**** Source material

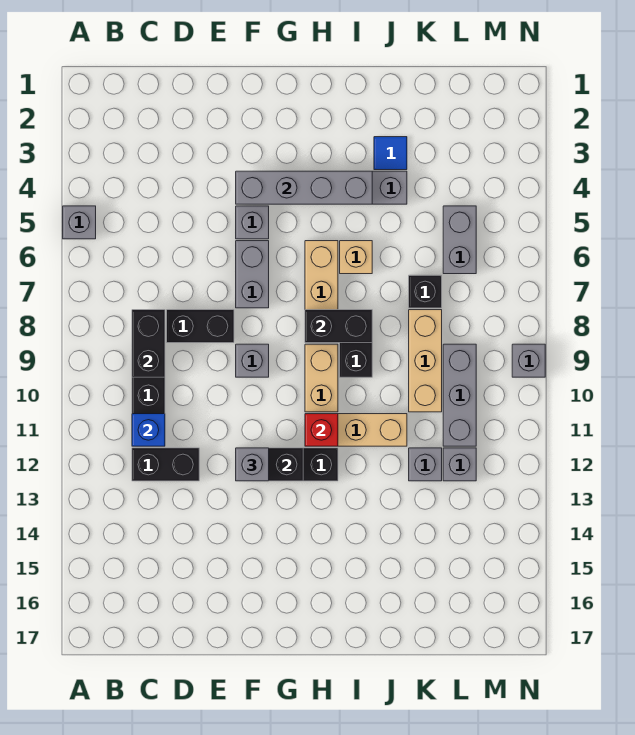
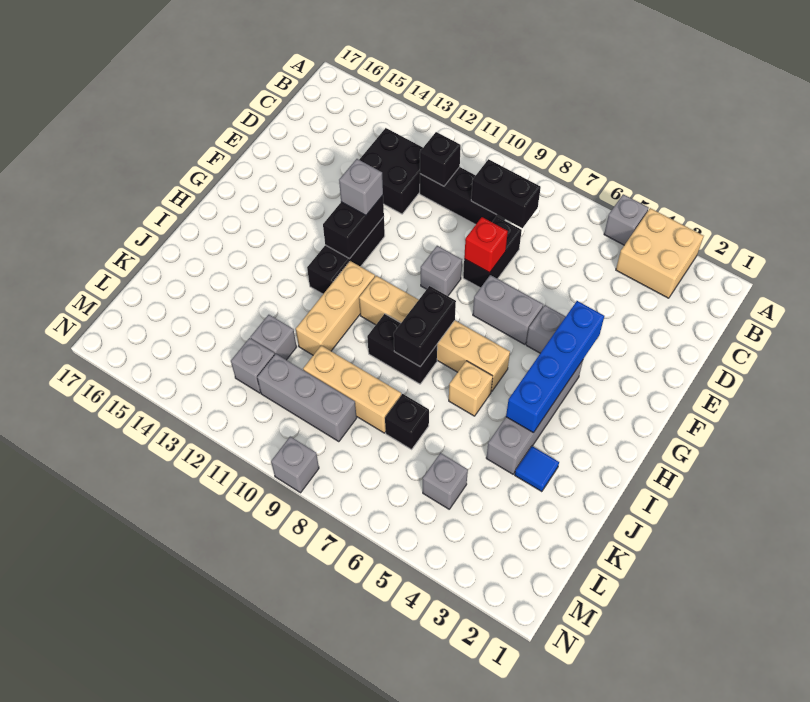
none -> tan brick A3:B4 level 1
blue brick C11 level 2 -> black brick C11 level 2
black brick C12:D12 level 1 -> black brick C12:D13 level 1
grey brick F4:I4 level 2 -> blue brick F4:I4 level 2
red brick H11 level 2 -> red brick E8 level 2
grey brick L5:L6 level 1 -> grey brick L5 level 1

********

(Work instruction): Your task is to repeat the entries above exactly, omitting the pictures.

(Reply to the exercise):
none -> tan brick A3:B4 level 1
blue brick C11 level 2 -> black brick C11 level 2
black brick C12:D12 level 1 -> black brick C12:D13 level 1
grey brick F4:I4 level 2 -> blue brick F4:I4 level 2
red brick H11 level 2 -> red brick E8 level 2
grey brick L5:L6 level 1 -> grey brick L5 level 1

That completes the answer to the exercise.